[TASK ITEM]
The output must match the entries below exactly, with pictures removed.

[RECORDS SHOWN]
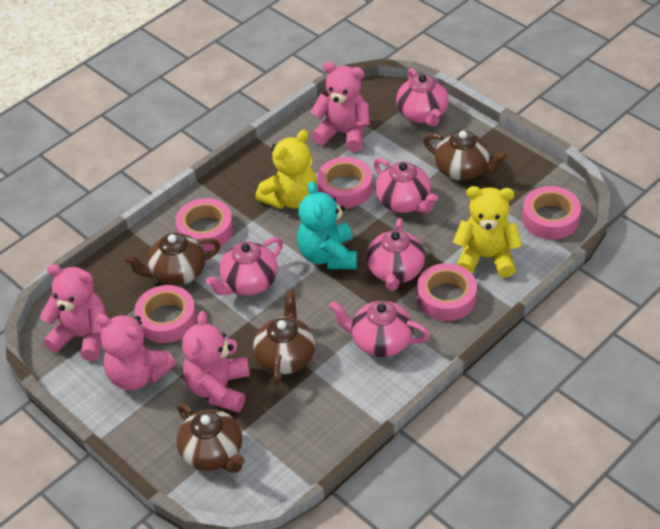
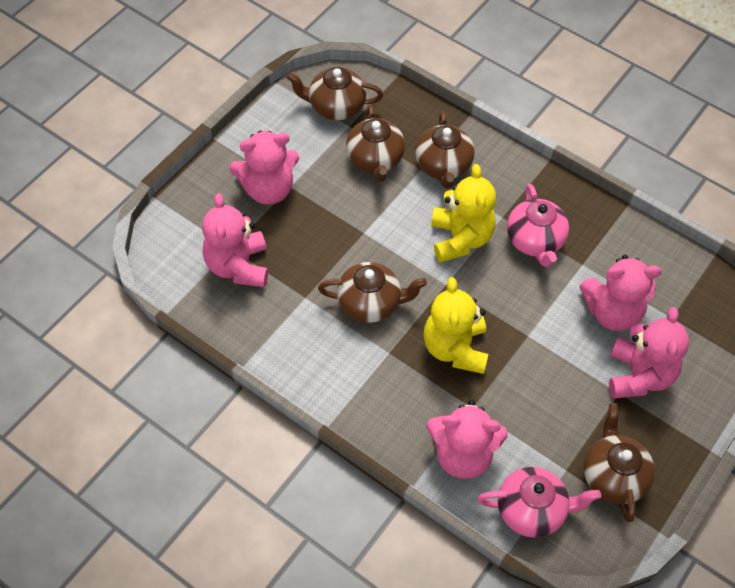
brown teapot: [123,233,221,286] [177,403,245,473] [253,290,315,386] [423,130,508,181] = 4 -> [286,67,383,120] [318,262,427,323] [346,105,405,182] [415,111,474,189] [584,403,655,522] = 5
pink tape: [134,285,197,343] [175,198,233,251] [317,157,372,208] [417,263,477,321] [522,186,581,240] = 5 -> none = 0
pink teapot: [206,237,283,295] [329,301,430,357] [367,218,425,291] [374,158,438,213] [396,68,449,127] = 5 -> [477,467,601,538] [507,184,569,267] = 2
pink teddy bear: [40,264,106,361] [96,314,176,390] [182,311,250,412] [311,62,370,152] = 4 -> [202,193,268,287] [229,130,299,205] [426,400,508,479] [579,255,662,331] [609,307,689,398] = 5
turquoise teddy bear: [297,181,357,269] = 1 -> none = 0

[EXERCISE RESPONSE]
brown teapot: [123,233,221,286] [177,403,245,473] [253,290,315,386] [423,130,508,181] = 4 -> [286,67,383,120] [318,262,427,323] [346,105,405,182] [415,111,474,189] [584,403,655,522] = 5
pink tape: [134,285,197,343] [175,198,233,251] [317,157,372,208] [417,263,477,321] [522,186,581,240] = 5 -> none = 0
pink teapot: [206,237,283,295] [329,301,430,357] [367,218,425,291] [374,158,438,213] [396,68,449,127] = 5 -> [477,467,601,538] [507,184,569,267] = 2
pink teddy bear: [40,264,106,361] [96,314,176,390] [182,311,250,412] [311,62,370,152] = 4 -> [202,193,268,287] [229,130,299,205] [426,400,508,479] [579,255,662,331] [609,307,689,398] = 5
turquoise teddy bear: [297,181,357,269] = 1 -> none = 0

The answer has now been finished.